→ **ACTION ITEM**
Copy out every line of the data below, word for word and without any changes.

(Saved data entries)
-.-.-
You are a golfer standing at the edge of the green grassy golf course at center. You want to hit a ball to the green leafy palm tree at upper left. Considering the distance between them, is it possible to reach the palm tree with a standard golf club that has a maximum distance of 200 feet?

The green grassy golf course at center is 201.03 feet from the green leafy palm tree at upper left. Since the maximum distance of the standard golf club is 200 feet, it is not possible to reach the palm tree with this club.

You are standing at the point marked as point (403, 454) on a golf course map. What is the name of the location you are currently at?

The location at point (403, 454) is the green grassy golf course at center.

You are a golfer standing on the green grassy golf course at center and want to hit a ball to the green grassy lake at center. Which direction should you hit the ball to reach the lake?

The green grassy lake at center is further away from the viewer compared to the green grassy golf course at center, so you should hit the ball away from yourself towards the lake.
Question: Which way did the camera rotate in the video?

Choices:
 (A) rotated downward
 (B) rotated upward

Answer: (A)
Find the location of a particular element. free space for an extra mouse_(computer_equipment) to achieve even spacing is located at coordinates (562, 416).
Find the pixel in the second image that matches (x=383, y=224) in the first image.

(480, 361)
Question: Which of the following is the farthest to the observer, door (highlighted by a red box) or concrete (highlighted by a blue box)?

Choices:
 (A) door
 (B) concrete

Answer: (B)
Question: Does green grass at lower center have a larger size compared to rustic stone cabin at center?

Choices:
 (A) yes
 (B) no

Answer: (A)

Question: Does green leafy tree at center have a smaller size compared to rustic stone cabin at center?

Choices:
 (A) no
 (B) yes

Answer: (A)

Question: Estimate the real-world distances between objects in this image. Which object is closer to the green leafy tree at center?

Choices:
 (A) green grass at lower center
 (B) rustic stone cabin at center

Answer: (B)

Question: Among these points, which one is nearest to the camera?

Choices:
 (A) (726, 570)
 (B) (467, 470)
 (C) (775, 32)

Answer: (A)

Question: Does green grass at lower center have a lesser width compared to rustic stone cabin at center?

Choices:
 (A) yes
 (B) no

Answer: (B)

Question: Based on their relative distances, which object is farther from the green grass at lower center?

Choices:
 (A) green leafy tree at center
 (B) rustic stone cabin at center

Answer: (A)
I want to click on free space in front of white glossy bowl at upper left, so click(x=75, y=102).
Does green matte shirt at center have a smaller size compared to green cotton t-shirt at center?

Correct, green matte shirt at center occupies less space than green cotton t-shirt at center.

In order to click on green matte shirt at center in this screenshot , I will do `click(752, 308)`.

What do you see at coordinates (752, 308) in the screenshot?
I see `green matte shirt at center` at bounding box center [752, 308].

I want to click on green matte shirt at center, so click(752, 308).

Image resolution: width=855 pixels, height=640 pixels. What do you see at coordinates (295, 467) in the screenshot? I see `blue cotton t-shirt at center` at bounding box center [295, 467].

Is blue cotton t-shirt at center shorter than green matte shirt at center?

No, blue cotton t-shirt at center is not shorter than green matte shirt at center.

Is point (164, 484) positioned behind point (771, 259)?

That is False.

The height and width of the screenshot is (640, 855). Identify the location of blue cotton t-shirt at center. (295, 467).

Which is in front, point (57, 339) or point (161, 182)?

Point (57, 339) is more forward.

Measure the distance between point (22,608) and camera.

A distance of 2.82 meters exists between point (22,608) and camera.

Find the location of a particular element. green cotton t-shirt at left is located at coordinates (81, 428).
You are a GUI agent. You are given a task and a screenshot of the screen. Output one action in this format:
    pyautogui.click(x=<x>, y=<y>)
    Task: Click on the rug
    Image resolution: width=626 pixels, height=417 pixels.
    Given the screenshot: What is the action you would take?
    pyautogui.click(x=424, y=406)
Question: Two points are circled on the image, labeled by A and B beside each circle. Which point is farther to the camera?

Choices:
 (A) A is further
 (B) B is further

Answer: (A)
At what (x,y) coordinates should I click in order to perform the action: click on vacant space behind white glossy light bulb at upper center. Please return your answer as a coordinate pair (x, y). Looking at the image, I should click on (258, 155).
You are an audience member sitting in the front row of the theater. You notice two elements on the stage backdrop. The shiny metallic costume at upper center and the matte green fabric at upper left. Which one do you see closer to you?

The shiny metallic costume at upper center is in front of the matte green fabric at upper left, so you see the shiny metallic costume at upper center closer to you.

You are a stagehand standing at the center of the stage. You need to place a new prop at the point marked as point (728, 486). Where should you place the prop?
-.-.-
→ **ANSWER TO THIS PROBLEM**
You are a golfer standing at the edge of the green grassy golf course at center. You want to hit a ball to the green leafy palm tree at upper left. Considering the distance between them, is it possible to reach the palm tree with a standard golf club that has a maximum distance of 200 feet?

The green grassy golf course at center is 201.03 feet from the green leafy palm tree at upper left. Since the maximum distance of the standard golf club is 200 feet, it is not possible to reach the palm tree with this club.

You are standing at the point marked as point (403, 454) on a golf course map. What is the name of the location you are currently at?

The location at point (403, 454) is the green grassy golf course at center.

You are a golfer standing on the green grassy golf course at center and want to hit a ball to the green grassy lake at center. Which direction should you hit the ball to reach the lake?

The green grassy lake at center is further away from the viewer compared to the green grassy golf course at center, so you should hit the ball away from yourself towards the lake.
Question: Which way did the camera rotate in the video?

Choices:
 (A) rotated downward
 (B) rotated upward

Answer: (A)
Find the location of a particular element. free space for an extra mouse_(computer_equipment) to achieve even spacing is located at coordinates (562, 416).
Find the pixel in the second image that matches (x=383, y=224) in the first image.

(480, 361)
Question: Which of the following is the farthest to the observer, door (highlighted by a red box) or concrete (highlighted by a blue box)?

Choices:
 (A) door
 (B) concrete

Answer: (B)
Question: Does green grass at lower center have a larger size compared to rustic stone cabin at center?

Choices:
 (A) yes
 (B) no

Answer: (A)

Question: Does green leafy tree at center have a smaller size compared to rustic stone cabin at center?

Choices:
 (A) no
 (B) yes

Answer: (A)

Question: Estimate the real-world distances between objects in this image. Which object is closer to the green leafy tree at center?

Choices:
 (A) green grass at lower center
 (B) rustic stone cabin at center

Answer: (B)

Question: Among these points, which one is nearest to the camera?

Choices:
 (A) (726, 570)
 (B) (467, 470)
 (C) (775, 32)

Answer: (A)

Question: Does green grass at lower center have a lesser width compared to rustic stone cabin at center?

Choices:
 (A) yes
 (B) no

Answer: (B)

Question: Based on their relative distances, which object is farther from the green grass at lower center?

Choices:
 (A) green leafy tree at center
 (B) rustic stone cabin at center

Answer: (A)
I want to click on free space in front of white glossy bowl at upper left, so click(x=75, y=102).
Does green matte shirt at center have a smaller size compared to green cotton t-shirt at center?

Correct, green matte shirt at center occupies less space than green cotton t-shirt at center.

In order to click on green matte shirt at center in this screenshot , I will do `click(752, 308)`.

What do you see at coordinates (752, 308) in the screenshot?
I see `green matte shirt at center` at bounding box center [752, 308].

I want to click on green matte shirt at center, so click(752, 308).

Image resolution: width=855 pixels, height=640 pixels. What do you see at coordinates (295, 467) in the screenshot? I see `blue cotton t-shirt at center` at bounding box center [295, 467].

Is blue cotton t-shirt at center shorter than green matte shirt at center?

No, blue cotton t-shirt at center is not shorter than green matte shirt at center.

Is point (164, 484) positioned behind point (771, 259)?

That is False.

The height and width of the screenshot is (640, 855). Identify the location of blue cotton t-shirt at center. (295, 467).

Which is in front, point (57, 339) or point (161, 182)?

Point (57, 339) is more forward.

Measure the distance between point (22,608) and camera.

A distance of 2.82 meters exists between point (22,608) and camera.

Find the location of a particular element. green cotton t-shirt at left is located at coordinates (81, 428).
You are a GUI agent. You are given a task and a screenshot of the screen. Output one action in this format:
    pyautogui.click(x=<x>, y=<y>)
    Task: Click on the rug
    Image resolution: width=626 pixels, height=417 pixels.
    Given the screenshot: What is the action you would take?
    pyautogui.click(x=424, y=406)
Question: Two points are circled on the image, labeled by A and B beside each circle. Which point is farther to the camera?

Choices:
 (A) A is further
 (B) B is further

Answer: (A)
At what (x,y) coordinates should I click in order to perform the action: click on vacant space behind white glossy light bulb at upper center. Please return your answer as a coordinate pair (x, y). Looking at the image, I should click on (258, 155).
You are an audience member sitting in the front row of the theater. You notice two elements on the stage backdrop. The shiny metallic costume at upper center and the matte green fabric at upper left. Which one do you see closer to you?

The shiny metallic costume at upper center is in front of the matte green fabric at upper left, so you see the shiny metallic costume at upper center closer to you.

You are a stagehand standing at the center of the stage. You need to place a new prop at the point marked as point (728, 486). Where should you place the prop?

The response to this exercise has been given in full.